* [ASSIGNED TASK]: The records below are to be restated word for word, with every picture left out.

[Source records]
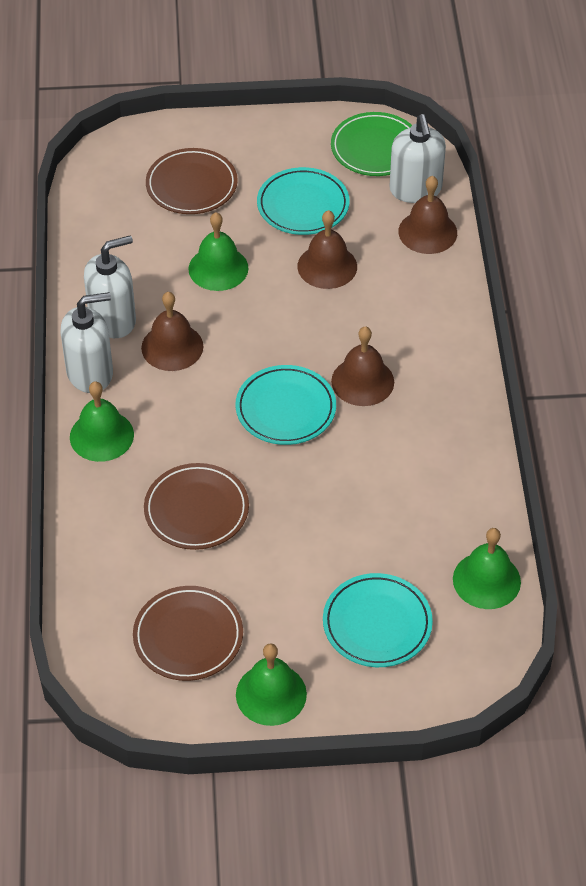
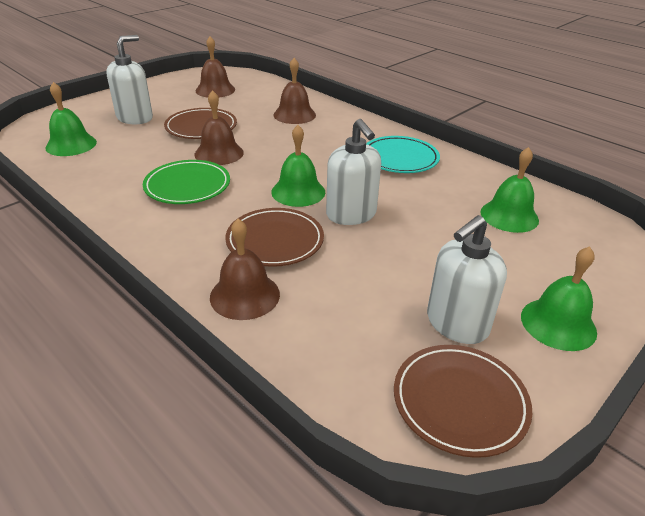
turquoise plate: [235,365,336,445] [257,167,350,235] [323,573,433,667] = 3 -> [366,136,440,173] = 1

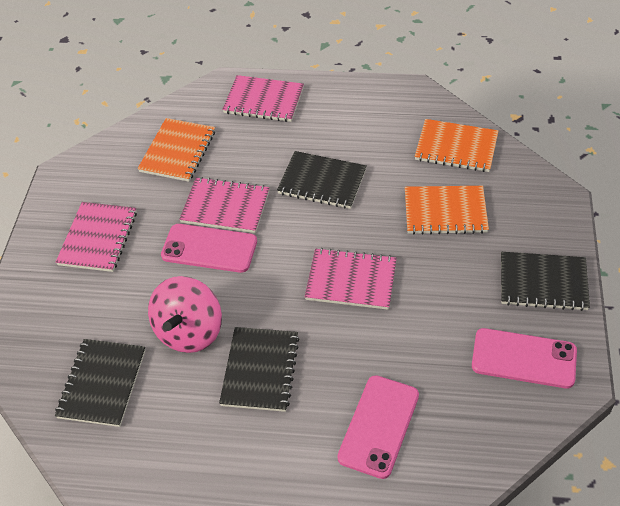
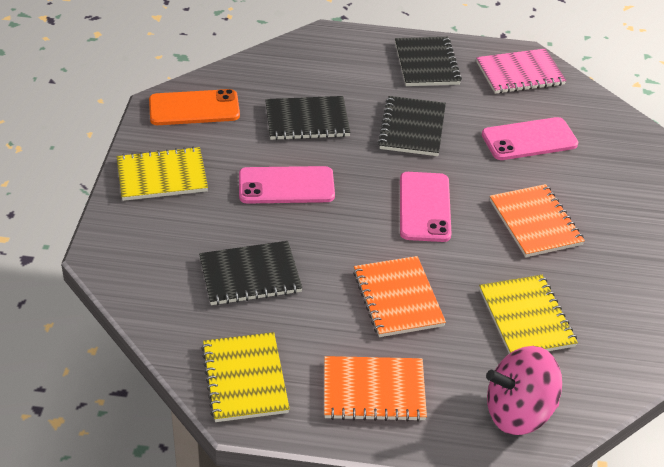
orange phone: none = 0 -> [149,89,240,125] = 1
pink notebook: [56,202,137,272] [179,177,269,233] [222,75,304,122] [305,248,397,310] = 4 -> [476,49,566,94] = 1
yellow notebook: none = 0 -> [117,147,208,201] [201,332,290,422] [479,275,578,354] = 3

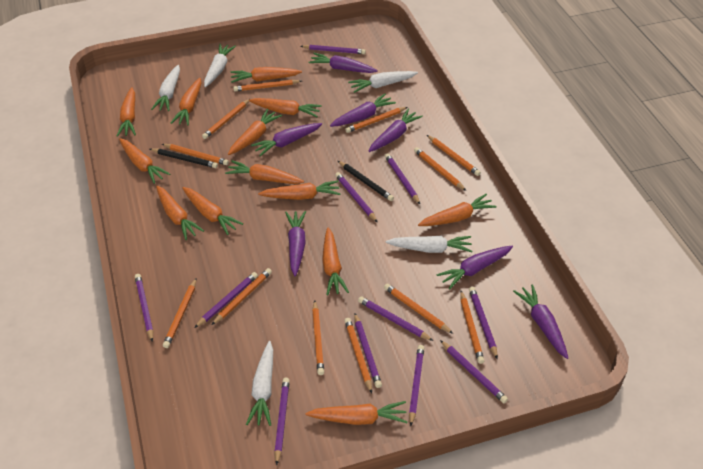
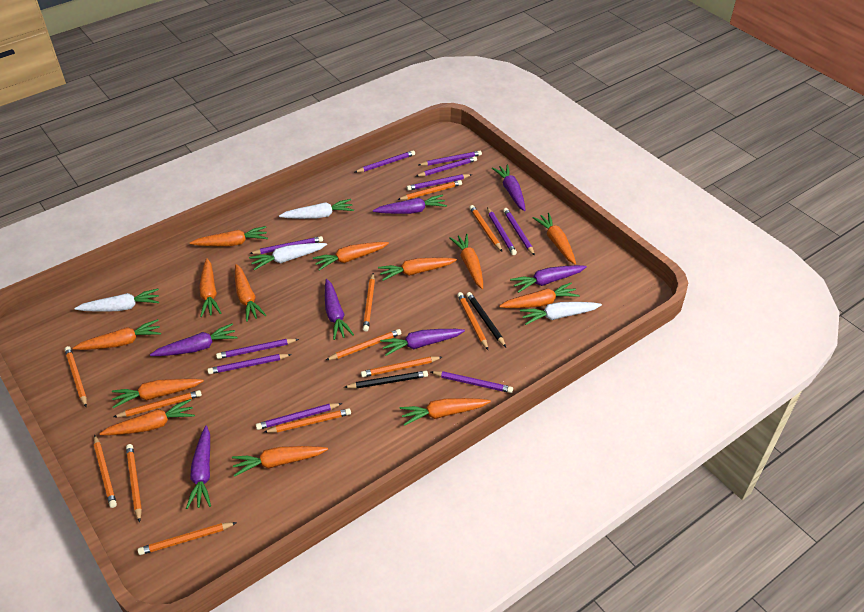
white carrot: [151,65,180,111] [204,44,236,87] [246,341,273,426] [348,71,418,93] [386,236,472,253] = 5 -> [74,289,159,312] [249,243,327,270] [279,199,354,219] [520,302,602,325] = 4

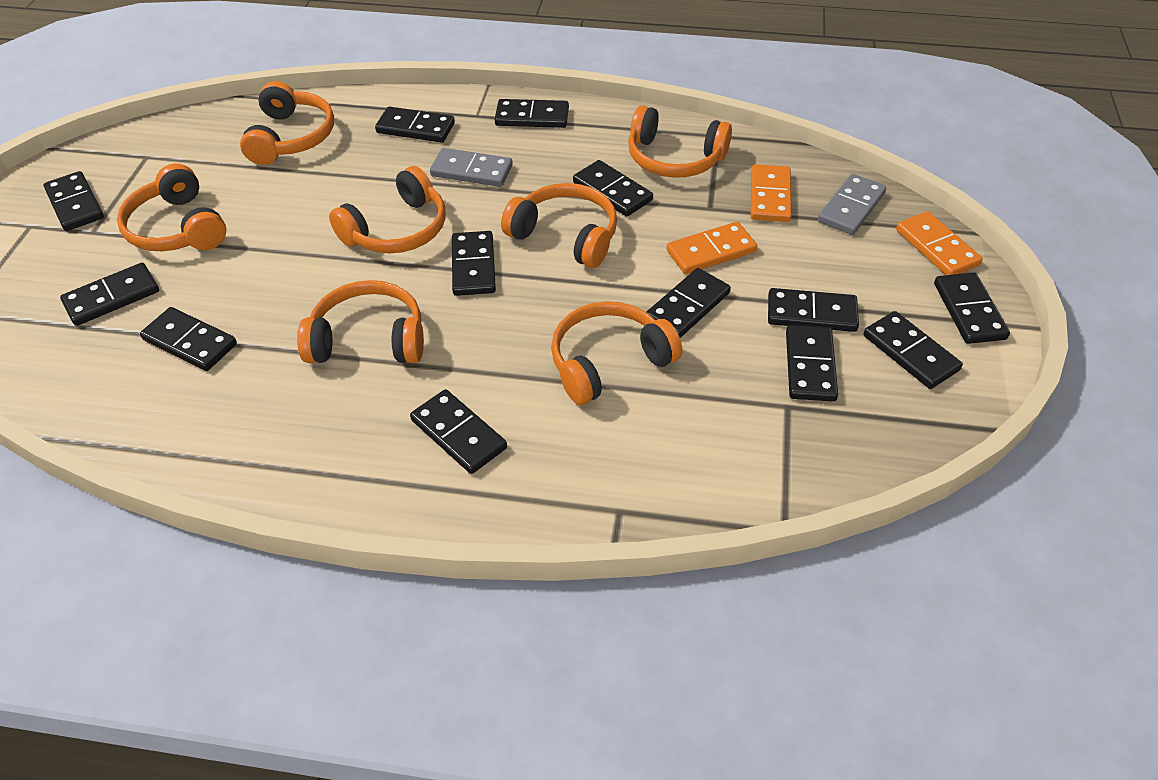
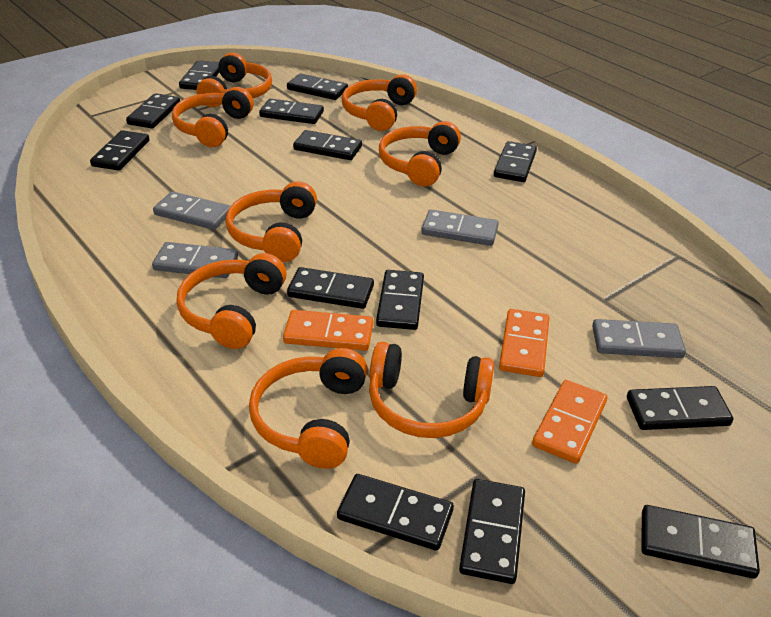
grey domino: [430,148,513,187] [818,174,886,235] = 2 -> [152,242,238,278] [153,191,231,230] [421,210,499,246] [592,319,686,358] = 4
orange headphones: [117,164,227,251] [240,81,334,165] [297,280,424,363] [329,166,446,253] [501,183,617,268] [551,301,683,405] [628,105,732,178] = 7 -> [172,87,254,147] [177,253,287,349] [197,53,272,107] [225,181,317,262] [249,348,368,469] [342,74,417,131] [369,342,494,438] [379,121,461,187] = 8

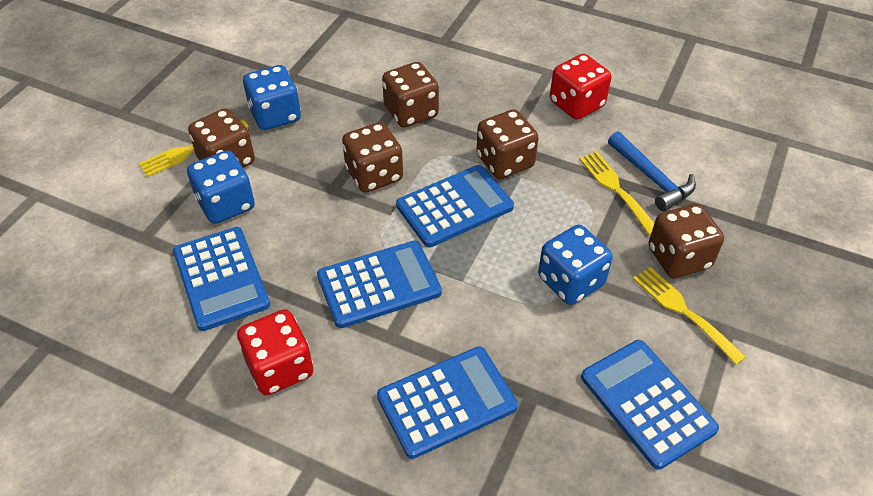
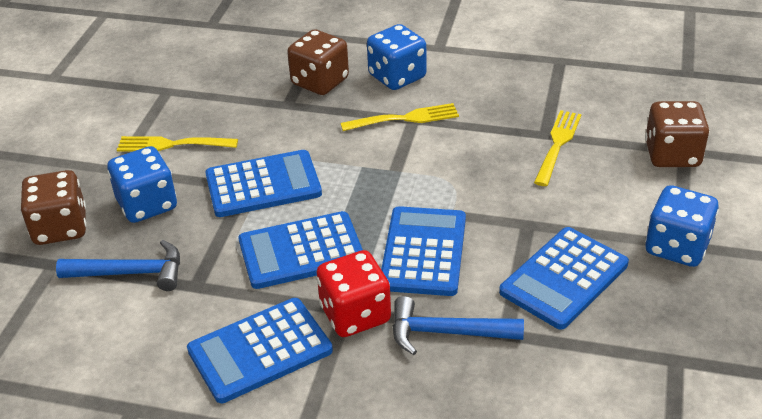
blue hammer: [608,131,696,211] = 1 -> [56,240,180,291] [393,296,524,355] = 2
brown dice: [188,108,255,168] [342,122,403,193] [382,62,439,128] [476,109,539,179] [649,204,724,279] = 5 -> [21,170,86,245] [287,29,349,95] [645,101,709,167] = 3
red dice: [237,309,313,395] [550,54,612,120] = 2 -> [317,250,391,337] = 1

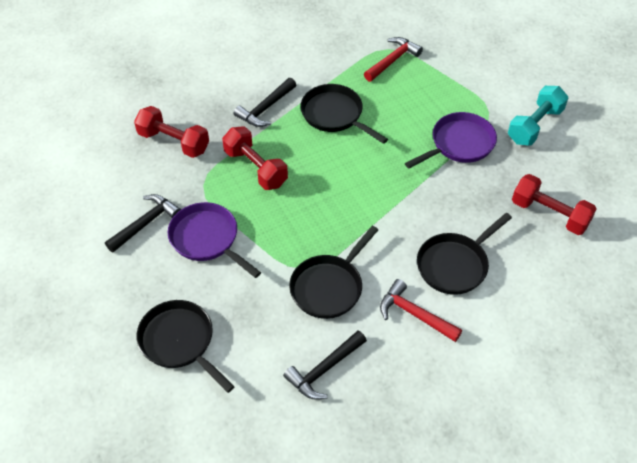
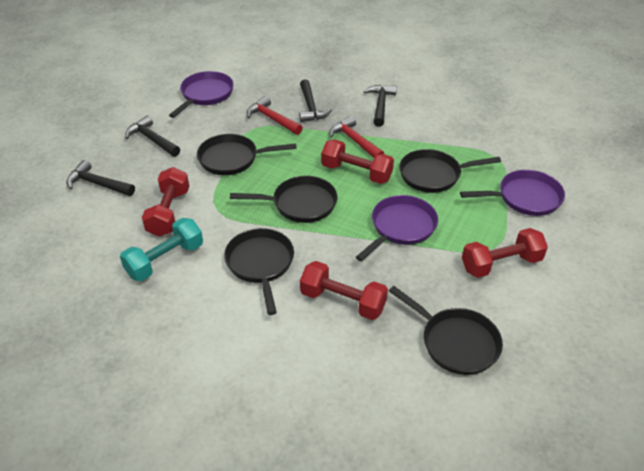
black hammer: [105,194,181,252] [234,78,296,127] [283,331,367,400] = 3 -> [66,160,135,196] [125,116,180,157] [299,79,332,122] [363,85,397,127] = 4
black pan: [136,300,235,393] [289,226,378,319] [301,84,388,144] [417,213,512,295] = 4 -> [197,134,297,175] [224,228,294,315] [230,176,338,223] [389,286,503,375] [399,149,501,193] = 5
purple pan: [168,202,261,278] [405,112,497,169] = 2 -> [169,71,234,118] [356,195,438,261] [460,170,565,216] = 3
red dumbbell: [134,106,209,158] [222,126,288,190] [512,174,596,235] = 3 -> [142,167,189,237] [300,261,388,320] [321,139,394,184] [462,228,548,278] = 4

* [PROBLEM SOLUTION]:
turquoise plate: [235,365,336,445] [257,167,350,235] [323,573,433,667] = 3 -> [366,136,440,173] = 1

orange phone: none = 0 -> [149,89,240,125] = 1
pink notebook: [56,202,137,272] [179,177,269,233] [222,75,304,122] [305,248,397,310] = 4 -> [476,49,566,94] = 1
yellow notebook: none = 0 -> [117,147,208,201] [201,332,290,422] [479,275,578,354] = 3

white carrot: [151,65,180,111] [204,44,236,87] [246,341,273,426] [348,71,418,93] [386,236,472,253] = 5 -> [74,289,159,312] [249,243,327,270] [279,199,354,219] [520,302,602,325] = 4

grey domino: [430,148,513,187] [818,174,886,235] = 2 -> [152,242,238,278] [153,191,231,230] [421,210,499,246] [592,319,686,358] = 4
orange headphones: [117,164,227,251] [240,81,334,165] [297,280,424,363] [329,166,446,253] [501,183,617,268] [551,301,683,405] [628,105,732,178] = 7 -> [172,87,254,147] [177,253,287,349] [197,53,272,107] [225,181,317,262] [249,348,368,469] [342,74,417,131] [369,342,494,438] [379,121,461,187] = 8

blue hammer: [608,131,696,211] = 1 -> [56,240,180,291] [393,296,524,355] = 2
brown dice: [188,108,255,168] [342,122,403,193] [382,62,439,128] [476,109,539,179] [649,204,724,279] = 5 -> [21,170,86,245] [287,29,349,95] [645,101,709,167] = 3
red dice: [237,309,313,395] [550,54,612,120] = 2 -> [317,250,391,337] = 1

black hammer: [105,194,181,252] [234,78,296,127] [283,331,367,400] = 3 -> [66,160,135,196] [125,116,180,157] [299,79,332,122] [363,85,397,127] = 4
black pan: [136,300,235,393] [289,226,378,319] [301,84,388,144] [417,213,512,295] = 4 -> [197,134,297,175] [224,228,294,315] [230,176,338,223] [389,286,503,375] [399,149,501,193] = 5
purple pan: [168,202,261,278] [405,112,497,169] = 2 -> [169,71,234,118] [356,195,438,261] [460,170,565,216] = 3
red dumbbell: [134,106,209,158] [222,126,288,190] [512,174,596,235] = 3 -> [142,167,189,237] [300,261,388,320] [321,139,394,184] [462,228,548,278] = 4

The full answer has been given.